EXERCISE DATA:
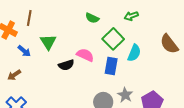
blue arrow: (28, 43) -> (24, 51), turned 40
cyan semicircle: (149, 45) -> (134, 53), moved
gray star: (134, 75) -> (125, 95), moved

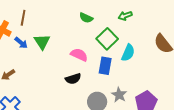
blue arrow: (24, 51) -> (21, 43), moved
black semicircle: (66, 65) -> (73, 79), moved

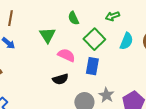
green semicircle: (86, 18) -> (73, 18), turned 40
green triangle: (42, 42) -> (47, 35), moved
cyan semicircle: (128, 53) -> (126, 41), moved

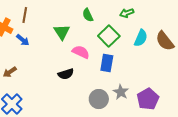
black semicircle: (60, 79) -> (66, 74), moved

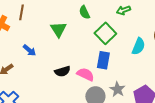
cyan semicircle: (141, 38) -> (138, 46), moved
blue arrow: (23, 40) -> (29, 50), moved
pink semicircle: (81, 52) -> (85, 74), moved

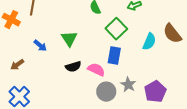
green triangle: (58, 29) -> (69, 39), moved

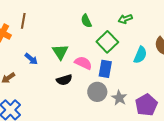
pink semicircle: (96, 70) -> (83, 63), moved
gray circle: (106, 92) -> (97, 92), moved

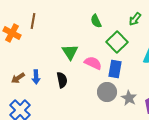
green arrow: (125, 19) -> (135, 19), turned -32
blue arrow: (31, 59) -> (36, 77), moved, turned 48
black semicircle: (64, 80) -> (62, 80), moved, turned -84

WORK TO COMPLETE: Copy exactly the lines running from the line with "gray circle: (106, 92) -> (97, 92), moved" to the final line of the listing, keeping both ends and dropping any picture.

TASK RESULT:
gray circle: (106, 92) -> (97, 92), moved

green arrow: (125, 19) -> (135, 19), turned -32
blue arrow: (31, 59) -> (36, 77), moved, turned 48
black semicircle: (64, 80) -> (62, 80), moved, turned -84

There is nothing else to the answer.